==== MATERIAL SHOWN ====

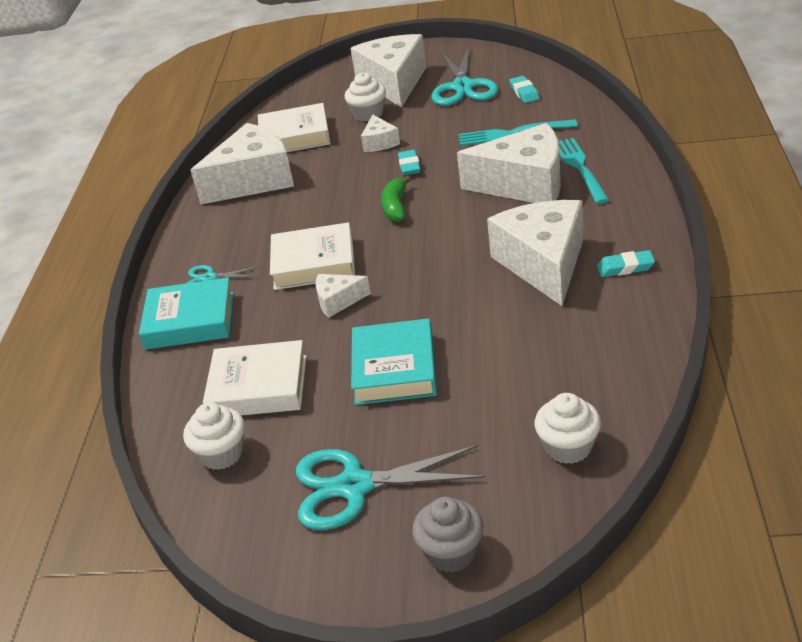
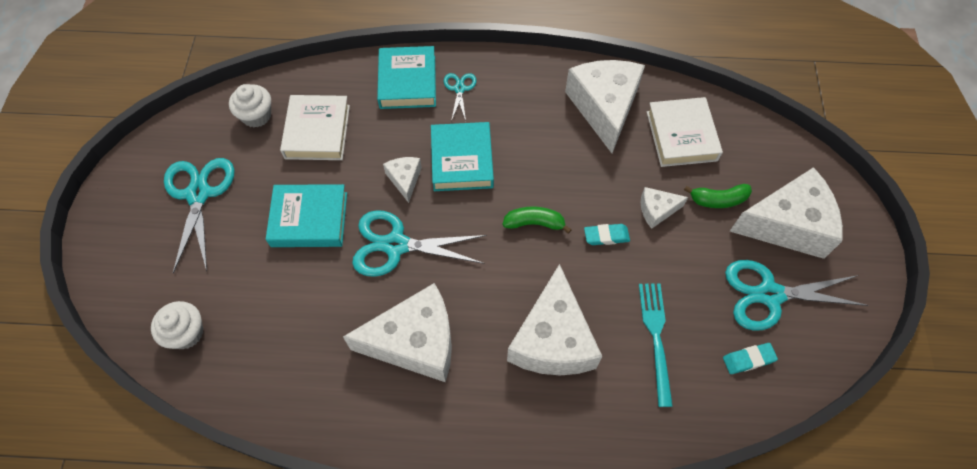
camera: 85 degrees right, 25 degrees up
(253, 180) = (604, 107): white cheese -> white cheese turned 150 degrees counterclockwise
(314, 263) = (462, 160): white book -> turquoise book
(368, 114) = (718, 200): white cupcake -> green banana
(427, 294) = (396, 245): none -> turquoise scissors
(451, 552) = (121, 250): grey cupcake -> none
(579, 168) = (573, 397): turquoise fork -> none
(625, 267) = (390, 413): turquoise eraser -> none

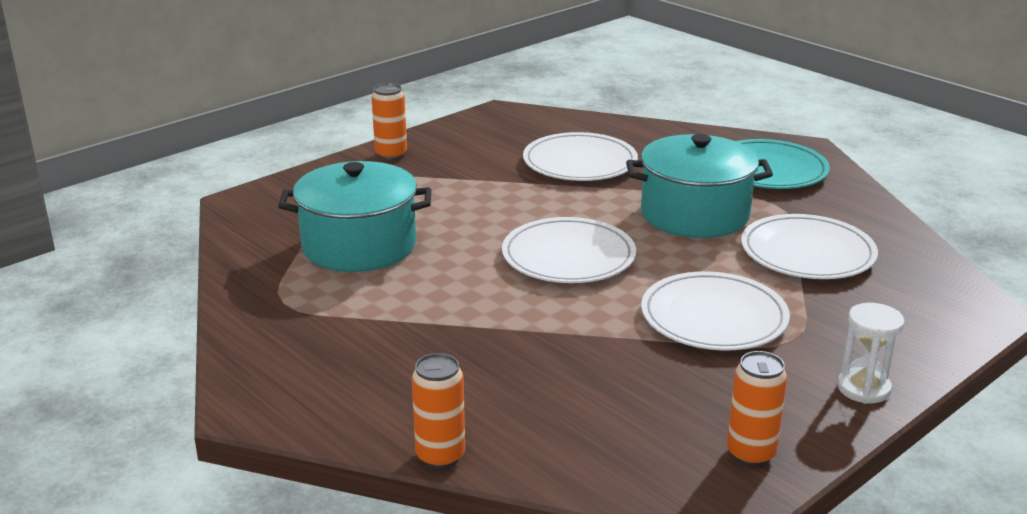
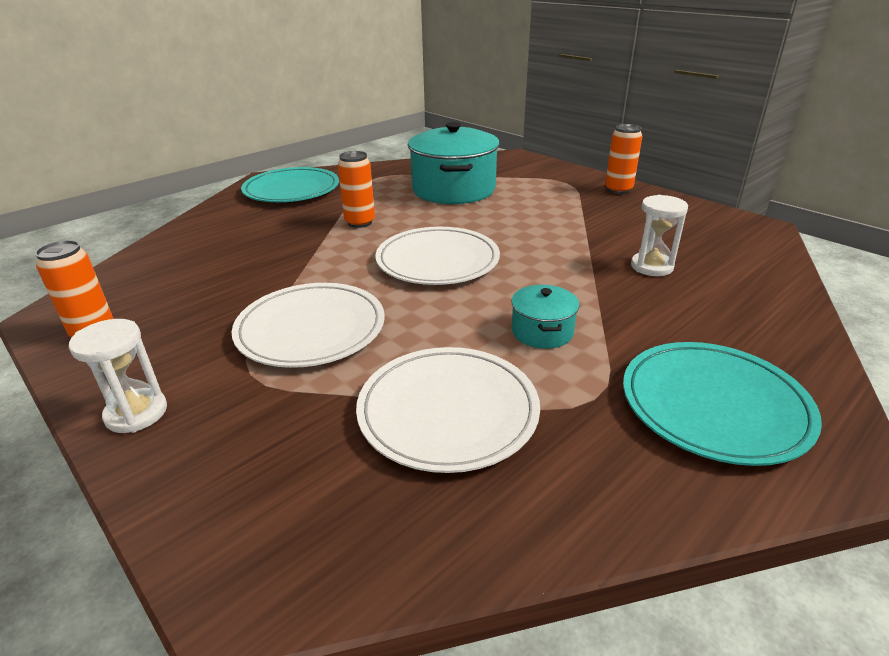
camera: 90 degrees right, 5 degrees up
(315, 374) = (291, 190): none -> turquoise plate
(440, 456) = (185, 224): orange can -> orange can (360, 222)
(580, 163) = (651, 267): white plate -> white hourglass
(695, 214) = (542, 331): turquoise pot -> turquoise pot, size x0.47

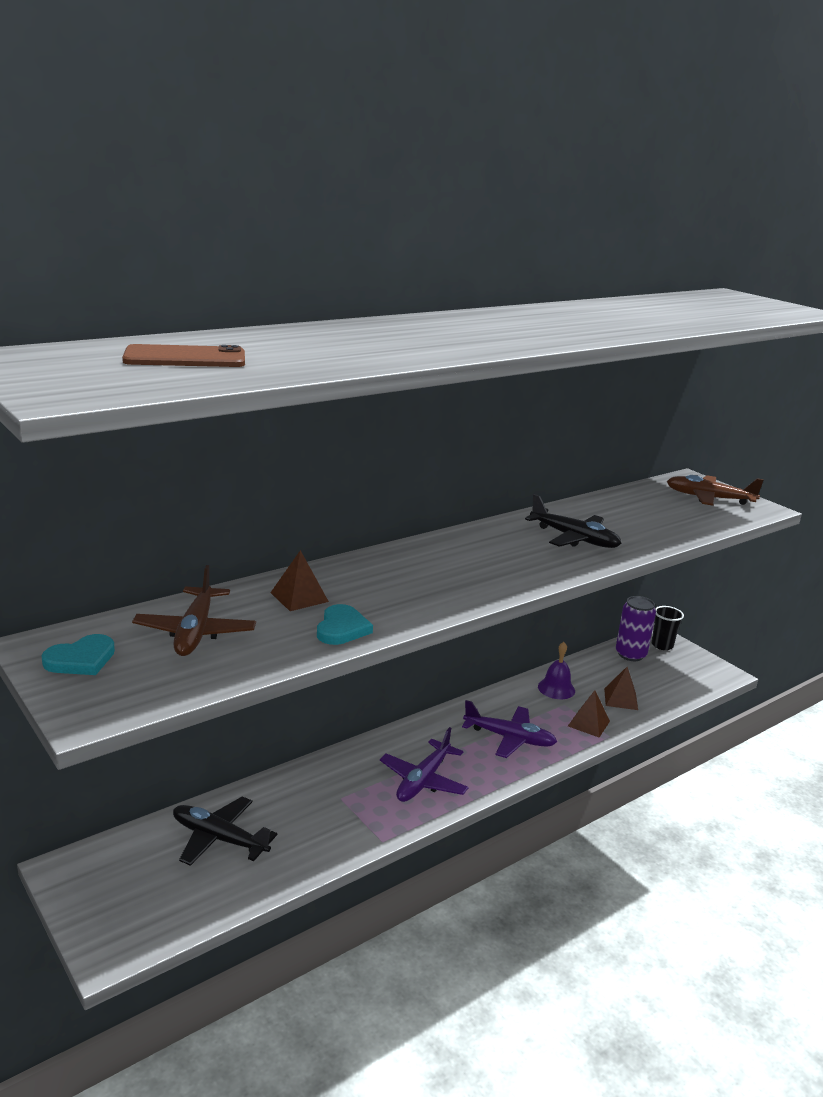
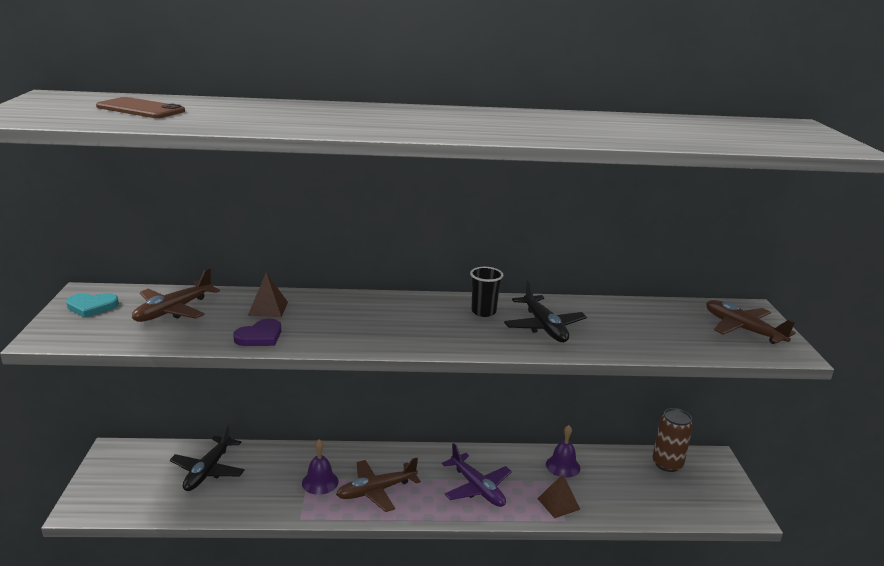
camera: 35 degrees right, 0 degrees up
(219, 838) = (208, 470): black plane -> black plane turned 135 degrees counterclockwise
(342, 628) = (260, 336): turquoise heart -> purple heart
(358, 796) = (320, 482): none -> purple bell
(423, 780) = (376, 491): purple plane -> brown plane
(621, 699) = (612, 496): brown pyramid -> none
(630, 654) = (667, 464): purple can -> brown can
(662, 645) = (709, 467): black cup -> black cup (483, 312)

====

* **TASK GOAL**: Look through the data above and return each line where the string "plane" occurs.

* **WRITTEN RESPONSE**:
(219, 838) = (208, 470): black plane -> black plane turned 135 degrees counterclockwise
(423, 780) = (376, 491): purple plane -> brown plane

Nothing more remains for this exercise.